Entries from a dataset:
# # #
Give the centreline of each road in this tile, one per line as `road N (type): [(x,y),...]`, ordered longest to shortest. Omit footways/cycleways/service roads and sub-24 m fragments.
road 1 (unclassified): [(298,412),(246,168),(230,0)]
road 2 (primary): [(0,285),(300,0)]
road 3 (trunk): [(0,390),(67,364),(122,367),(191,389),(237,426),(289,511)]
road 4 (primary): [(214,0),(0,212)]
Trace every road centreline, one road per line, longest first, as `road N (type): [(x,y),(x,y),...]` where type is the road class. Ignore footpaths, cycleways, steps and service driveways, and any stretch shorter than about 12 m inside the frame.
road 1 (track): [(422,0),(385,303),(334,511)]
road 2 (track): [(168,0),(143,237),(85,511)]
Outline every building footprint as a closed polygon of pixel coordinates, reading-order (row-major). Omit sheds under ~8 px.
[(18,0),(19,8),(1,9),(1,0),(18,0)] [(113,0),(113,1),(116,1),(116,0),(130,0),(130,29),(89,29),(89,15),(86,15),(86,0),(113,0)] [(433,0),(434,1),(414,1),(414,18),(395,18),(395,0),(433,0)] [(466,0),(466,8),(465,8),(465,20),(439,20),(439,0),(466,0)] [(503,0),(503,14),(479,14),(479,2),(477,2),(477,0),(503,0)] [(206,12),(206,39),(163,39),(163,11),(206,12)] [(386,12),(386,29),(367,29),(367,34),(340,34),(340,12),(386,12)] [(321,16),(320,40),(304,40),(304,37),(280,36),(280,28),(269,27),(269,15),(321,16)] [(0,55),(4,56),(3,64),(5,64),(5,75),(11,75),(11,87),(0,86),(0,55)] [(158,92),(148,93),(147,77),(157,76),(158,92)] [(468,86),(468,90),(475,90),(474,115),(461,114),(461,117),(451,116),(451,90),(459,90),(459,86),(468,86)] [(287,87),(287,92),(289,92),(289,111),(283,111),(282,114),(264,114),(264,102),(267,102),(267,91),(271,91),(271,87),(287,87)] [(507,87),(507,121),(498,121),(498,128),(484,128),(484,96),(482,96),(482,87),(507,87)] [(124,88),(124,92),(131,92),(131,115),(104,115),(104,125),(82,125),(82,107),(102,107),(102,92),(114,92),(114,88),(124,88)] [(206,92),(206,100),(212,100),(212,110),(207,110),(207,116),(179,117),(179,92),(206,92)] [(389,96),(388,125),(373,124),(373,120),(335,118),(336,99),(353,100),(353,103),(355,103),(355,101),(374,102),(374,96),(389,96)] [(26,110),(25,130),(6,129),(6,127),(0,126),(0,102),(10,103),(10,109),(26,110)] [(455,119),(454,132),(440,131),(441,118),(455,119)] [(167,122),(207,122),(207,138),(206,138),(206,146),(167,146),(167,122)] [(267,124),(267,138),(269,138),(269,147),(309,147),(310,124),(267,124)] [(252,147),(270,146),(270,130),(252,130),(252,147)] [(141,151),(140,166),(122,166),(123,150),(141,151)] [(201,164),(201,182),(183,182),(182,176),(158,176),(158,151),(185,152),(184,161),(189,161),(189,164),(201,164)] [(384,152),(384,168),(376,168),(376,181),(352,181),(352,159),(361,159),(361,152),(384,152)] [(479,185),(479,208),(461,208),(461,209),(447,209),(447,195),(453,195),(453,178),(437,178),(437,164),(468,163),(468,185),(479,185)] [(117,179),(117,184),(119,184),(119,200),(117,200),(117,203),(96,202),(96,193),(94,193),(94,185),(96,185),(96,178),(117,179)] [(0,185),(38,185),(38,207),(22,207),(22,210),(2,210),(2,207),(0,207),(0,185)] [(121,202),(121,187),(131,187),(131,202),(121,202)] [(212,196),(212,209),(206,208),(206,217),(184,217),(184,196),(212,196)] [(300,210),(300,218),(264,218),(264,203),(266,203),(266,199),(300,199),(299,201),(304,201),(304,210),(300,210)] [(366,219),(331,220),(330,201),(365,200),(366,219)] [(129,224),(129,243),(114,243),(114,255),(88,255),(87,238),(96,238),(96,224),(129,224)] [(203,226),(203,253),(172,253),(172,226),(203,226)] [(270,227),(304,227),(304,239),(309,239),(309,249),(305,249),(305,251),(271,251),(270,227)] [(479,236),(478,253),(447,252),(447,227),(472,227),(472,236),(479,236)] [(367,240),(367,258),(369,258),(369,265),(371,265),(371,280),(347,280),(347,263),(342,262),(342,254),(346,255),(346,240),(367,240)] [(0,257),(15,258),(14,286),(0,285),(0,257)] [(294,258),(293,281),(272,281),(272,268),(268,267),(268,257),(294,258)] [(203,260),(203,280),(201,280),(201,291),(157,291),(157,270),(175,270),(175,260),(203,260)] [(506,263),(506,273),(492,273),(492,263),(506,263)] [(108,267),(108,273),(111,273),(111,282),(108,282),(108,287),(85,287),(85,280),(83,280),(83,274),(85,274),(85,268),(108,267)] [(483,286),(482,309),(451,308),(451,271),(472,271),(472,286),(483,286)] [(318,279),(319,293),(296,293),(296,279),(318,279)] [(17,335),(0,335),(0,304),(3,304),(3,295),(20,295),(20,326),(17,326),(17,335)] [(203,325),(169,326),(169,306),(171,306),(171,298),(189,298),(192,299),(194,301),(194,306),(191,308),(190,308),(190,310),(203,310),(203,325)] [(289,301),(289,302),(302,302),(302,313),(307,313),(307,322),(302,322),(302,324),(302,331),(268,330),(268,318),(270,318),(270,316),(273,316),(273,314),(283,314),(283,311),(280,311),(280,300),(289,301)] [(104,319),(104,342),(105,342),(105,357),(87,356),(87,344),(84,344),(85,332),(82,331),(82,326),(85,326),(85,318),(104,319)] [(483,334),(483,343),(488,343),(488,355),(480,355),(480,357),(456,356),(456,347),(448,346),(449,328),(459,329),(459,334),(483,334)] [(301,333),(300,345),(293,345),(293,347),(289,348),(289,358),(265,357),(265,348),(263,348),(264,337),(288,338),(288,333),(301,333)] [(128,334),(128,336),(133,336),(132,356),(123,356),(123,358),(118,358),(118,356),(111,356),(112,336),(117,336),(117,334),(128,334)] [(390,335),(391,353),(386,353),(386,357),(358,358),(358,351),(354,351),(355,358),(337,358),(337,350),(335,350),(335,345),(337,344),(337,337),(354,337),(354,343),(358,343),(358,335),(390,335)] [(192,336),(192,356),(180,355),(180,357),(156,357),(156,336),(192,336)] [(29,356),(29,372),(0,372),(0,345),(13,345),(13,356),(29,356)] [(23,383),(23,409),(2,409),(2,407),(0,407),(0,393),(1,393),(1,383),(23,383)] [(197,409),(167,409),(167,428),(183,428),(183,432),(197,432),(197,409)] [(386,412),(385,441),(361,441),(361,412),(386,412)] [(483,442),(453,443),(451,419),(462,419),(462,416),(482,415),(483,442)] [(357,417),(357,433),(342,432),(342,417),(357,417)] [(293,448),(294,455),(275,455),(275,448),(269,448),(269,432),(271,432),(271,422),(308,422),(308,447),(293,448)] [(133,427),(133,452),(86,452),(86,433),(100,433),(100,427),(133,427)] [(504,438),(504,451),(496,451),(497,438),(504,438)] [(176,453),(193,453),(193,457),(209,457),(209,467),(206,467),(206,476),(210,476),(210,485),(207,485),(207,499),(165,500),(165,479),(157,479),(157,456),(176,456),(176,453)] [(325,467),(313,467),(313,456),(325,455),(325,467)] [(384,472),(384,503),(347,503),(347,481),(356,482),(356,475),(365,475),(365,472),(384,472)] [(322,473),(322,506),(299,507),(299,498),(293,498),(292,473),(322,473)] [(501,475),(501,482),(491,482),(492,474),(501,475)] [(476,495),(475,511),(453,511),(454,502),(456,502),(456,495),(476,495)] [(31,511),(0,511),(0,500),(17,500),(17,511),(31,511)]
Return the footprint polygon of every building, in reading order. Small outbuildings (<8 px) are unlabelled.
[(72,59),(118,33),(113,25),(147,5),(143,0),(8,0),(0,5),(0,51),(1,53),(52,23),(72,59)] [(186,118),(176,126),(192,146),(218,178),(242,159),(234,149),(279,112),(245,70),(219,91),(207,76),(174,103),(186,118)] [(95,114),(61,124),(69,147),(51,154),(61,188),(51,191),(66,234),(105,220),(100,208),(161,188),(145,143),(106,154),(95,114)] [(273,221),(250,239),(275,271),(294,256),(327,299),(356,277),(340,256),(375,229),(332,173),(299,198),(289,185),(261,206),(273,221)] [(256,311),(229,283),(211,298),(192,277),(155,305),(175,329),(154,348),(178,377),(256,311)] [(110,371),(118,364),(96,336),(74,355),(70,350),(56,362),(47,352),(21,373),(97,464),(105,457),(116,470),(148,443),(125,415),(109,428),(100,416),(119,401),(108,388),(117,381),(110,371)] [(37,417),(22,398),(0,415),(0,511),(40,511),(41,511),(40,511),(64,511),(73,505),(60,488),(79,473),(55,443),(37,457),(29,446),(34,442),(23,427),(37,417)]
# # #
Work to complete: Copy out the rows verbatim, covering the stretch from the first row through the line that contains "Outline every building".

Full output:
Give the centreline of each road in this tile, one per line as `road N (type): [(x,y),...]`, ordered longest to shortest. Omit footways/cycleways/service roads and sub-24 m fragments.
road 1 (unclassified): [(298,412),(246,168),(230,0)]
road 2 (primary): [(0,285),(300,0)]
road 3 (trunk): [(0,390),(67,364),(122,367),(191,389),(237,426),(289,511)]
road 4 (primary): [(214,0),(0,212)]
Trace every road centreline, one road per line, longest first, as `road N (type): [(x,y),(x,y),...]` where type is the road class. Ignore footpaths, cycleways, steps and service driveways, and any stretch shorter than about 12 m inside the frame.
road 1 (track): [(422,0),(385,303),(334,511)]
road 2 (track): [(168,0),(143,237),(85,511)]
Outline every building footprint as a closed polygon of pixel coordinates, reading-order (row-major). Omit sheds under ~8 px.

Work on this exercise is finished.